**Work request**
Pictures should be left out while the data beneath this task is written out word for word.

**Provided data**
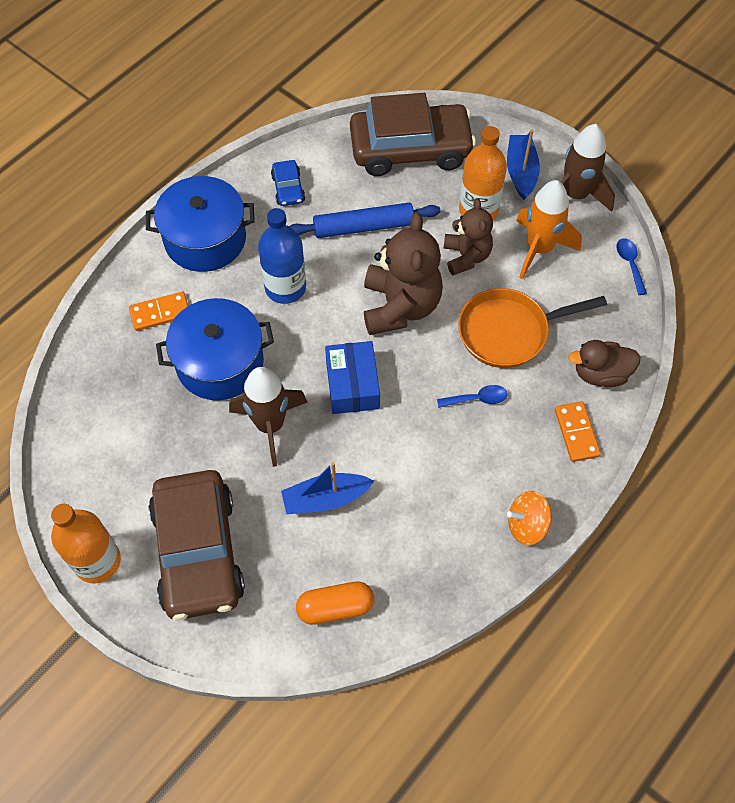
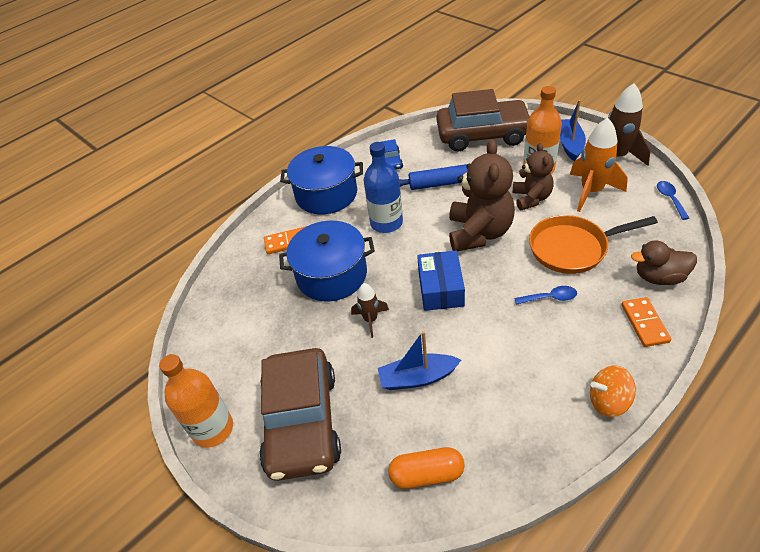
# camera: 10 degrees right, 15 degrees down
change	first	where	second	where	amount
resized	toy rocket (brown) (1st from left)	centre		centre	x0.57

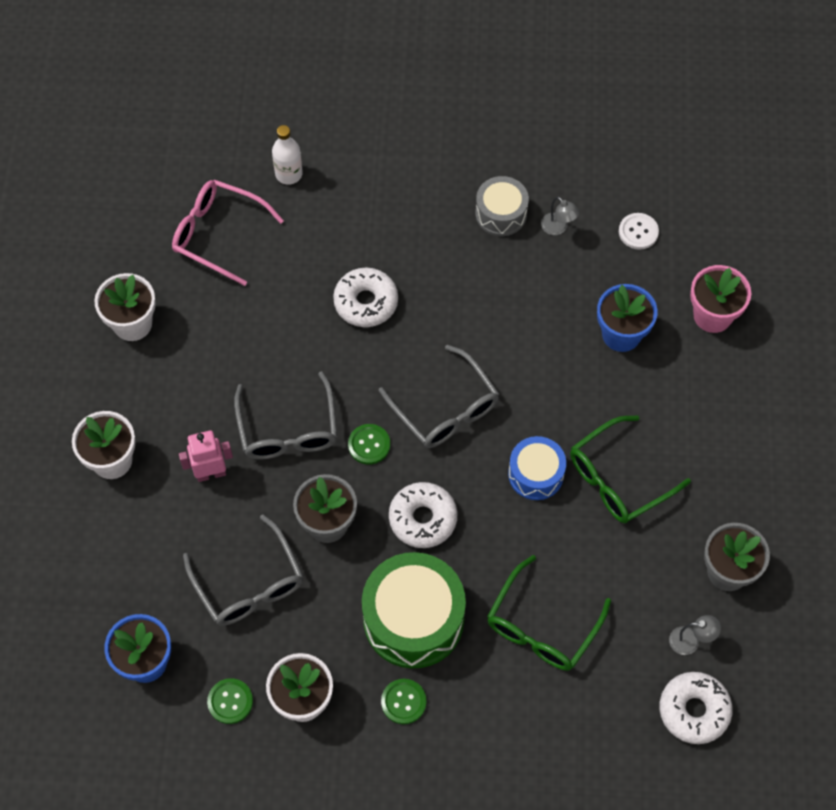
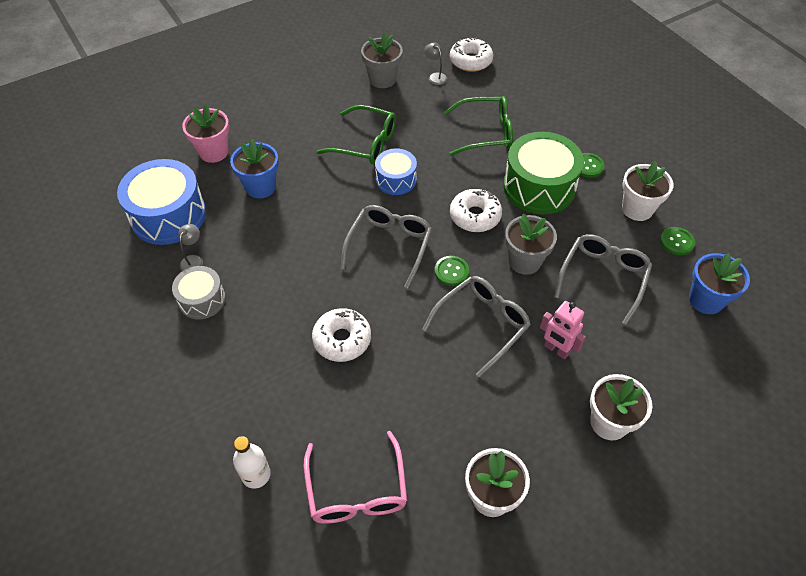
# camera: 125 degrees left, 10 degrees down
change	first	where	second	where	amount
replaced	shirt button (white)	top right	drum (blue) (1st from left)	middle left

**Solution**
# camera: 10 degrees right, 15 degrees down
change	first	where	second	where	amount
resized	toy rocket (brown) (1st from left)	centre		centre	x0.57

# camera: 125 degrees left, 10 degrees down
change	first	where	second	where	amount
replaced	shirt button (white)	top right	drum (blue) (1st from left)	middle left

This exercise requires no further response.